Show every line of the items below that contains the string "grace".

----

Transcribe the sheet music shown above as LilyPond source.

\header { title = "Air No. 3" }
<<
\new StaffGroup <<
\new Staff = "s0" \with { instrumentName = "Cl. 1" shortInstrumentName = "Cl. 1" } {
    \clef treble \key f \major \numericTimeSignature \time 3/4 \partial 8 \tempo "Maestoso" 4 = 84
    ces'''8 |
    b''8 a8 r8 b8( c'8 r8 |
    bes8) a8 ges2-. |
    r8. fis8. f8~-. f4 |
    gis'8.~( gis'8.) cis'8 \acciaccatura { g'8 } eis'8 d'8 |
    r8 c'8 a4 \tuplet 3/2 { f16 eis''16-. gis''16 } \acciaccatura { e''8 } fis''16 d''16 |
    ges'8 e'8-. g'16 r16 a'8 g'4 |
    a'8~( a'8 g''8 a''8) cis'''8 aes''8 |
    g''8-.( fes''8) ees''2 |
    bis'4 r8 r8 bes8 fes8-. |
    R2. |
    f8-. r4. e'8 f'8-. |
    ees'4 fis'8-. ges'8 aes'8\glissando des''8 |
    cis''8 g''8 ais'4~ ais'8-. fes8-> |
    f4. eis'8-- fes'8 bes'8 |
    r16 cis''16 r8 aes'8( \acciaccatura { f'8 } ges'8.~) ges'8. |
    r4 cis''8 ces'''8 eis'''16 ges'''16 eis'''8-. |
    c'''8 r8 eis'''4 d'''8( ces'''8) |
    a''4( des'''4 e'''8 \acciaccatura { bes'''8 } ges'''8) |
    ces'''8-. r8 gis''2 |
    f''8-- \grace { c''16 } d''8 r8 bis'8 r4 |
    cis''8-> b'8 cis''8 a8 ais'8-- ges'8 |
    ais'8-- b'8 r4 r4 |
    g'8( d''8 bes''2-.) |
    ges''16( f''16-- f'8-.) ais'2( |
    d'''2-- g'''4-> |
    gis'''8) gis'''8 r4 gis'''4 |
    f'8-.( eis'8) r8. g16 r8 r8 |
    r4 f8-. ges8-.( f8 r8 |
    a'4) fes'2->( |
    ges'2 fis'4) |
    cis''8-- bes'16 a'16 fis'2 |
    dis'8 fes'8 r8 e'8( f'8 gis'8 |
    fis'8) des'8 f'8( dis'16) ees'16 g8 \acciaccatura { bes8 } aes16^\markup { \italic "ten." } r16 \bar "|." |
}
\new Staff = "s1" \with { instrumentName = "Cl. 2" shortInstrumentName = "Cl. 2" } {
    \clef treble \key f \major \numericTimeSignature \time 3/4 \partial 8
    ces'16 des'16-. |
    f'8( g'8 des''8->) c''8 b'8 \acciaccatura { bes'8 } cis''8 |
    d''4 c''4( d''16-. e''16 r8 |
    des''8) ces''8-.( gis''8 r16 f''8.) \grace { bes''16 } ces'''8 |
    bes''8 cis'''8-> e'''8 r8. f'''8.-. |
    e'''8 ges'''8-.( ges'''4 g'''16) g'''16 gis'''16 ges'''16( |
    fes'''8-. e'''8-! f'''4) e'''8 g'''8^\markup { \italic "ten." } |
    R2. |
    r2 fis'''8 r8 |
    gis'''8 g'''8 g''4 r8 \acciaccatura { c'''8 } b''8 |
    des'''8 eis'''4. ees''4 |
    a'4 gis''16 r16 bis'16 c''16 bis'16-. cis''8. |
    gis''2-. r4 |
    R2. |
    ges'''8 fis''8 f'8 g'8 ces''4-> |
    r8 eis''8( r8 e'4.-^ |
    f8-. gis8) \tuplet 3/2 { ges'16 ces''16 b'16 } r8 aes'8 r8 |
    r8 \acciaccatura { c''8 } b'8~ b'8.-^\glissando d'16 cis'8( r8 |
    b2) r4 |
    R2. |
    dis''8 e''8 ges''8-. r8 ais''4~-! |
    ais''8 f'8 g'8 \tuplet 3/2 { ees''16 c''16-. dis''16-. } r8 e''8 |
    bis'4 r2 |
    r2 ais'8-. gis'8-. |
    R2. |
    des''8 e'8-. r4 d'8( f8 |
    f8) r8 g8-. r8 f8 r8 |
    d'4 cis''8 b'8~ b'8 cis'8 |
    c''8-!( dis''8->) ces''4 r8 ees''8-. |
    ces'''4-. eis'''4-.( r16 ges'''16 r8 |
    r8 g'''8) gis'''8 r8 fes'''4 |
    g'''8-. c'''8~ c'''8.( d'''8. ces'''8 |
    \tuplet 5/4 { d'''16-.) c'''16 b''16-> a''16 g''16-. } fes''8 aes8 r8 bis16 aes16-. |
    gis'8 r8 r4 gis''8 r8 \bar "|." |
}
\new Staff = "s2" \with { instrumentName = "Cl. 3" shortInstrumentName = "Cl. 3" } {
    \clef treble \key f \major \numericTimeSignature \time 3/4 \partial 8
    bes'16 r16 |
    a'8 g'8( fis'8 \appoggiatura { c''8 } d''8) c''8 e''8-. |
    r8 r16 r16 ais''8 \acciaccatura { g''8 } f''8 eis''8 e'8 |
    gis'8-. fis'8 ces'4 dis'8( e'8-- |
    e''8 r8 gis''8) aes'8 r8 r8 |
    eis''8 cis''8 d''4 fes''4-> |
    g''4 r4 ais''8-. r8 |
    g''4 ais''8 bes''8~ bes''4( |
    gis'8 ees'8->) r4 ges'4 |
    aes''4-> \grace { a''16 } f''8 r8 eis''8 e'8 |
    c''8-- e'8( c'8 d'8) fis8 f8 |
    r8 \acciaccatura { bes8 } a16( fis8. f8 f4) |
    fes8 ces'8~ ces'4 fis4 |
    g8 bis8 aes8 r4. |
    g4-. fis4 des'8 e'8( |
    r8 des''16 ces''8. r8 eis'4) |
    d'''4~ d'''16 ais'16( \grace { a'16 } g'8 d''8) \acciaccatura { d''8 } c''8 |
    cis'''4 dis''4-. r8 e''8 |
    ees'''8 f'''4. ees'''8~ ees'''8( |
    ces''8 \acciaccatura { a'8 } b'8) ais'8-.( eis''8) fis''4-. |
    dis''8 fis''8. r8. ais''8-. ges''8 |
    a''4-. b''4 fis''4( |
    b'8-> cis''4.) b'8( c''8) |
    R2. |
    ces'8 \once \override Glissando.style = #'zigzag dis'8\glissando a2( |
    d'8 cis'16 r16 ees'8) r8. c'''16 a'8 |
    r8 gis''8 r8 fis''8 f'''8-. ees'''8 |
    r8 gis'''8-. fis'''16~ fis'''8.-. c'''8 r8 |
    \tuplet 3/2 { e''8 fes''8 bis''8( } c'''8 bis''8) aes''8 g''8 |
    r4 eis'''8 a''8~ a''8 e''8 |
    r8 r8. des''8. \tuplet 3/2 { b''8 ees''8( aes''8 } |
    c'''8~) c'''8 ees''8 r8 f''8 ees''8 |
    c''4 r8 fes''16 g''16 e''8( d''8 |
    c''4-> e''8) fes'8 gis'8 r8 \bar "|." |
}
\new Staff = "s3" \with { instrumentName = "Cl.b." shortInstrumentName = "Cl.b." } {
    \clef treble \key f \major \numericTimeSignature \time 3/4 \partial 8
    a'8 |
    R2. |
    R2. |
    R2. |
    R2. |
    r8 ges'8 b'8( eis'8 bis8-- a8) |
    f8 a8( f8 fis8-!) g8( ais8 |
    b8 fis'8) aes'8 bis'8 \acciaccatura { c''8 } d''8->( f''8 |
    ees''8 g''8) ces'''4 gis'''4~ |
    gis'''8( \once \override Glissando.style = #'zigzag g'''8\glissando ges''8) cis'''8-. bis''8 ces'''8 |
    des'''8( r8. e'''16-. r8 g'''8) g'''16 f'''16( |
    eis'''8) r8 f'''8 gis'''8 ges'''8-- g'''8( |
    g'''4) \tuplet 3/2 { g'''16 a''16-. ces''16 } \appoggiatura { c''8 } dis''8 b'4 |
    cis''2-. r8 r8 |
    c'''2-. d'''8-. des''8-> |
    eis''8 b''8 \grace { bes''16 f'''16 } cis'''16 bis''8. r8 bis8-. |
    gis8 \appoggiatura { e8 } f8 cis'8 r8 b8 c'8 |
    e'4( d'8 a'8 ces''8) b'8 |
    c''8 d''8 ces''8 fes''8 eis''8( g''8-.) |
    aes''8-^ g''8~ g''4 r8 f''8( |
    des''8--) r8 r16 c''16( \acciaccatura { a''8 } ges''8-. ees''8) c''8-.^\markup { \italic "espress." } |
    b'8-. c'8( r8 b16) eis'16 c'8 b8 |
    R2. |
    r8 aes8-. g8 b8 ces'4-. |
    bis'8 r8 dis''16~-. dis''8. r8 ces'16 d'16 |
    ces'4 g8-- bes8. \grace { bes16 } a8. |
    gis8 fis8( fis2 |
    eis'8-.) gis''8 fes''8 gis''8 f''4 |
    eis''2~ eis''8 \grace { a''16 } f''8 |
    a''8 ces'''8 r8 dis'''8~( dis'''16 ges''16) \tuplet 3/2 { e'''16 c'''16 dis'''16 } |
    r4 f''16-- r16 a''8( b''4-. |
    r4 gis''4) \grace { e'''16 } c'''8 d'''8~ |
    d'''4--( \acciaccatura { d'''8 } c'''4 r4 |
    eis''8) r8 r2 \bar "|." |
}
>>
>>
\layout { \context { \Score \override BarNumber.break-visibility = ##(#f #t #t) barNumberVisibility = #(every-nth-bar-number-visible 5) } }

----

(Exercise result):
    f''8-- \grace { c''16 } d''8 r8 bis'8 r4 |
    des''8) ces''8-.( gis''8 r16 f''8.) \grace { bes''16 } ces'''8 |
    aes''4-> \grace { a''16 } f''8 r8 eis''8 e'8 |
    d'''4~ d'''16 ais'16( \grace { a'16 } g'8 d''8) \acciaccatura { d''8 } c''8 |
    eis''8 b''8 \grace { bes''16 f'''16 } cis'''16 bis''8. r8 bis8-. |
    ces'4 g8-- bes8. \grace { bes16 } a8. |
    eis''2~ eis''8 \grace { a''16 } f''8 |
    r4 gis''4) \grace { e'''16 } c'''8 d'''8~ |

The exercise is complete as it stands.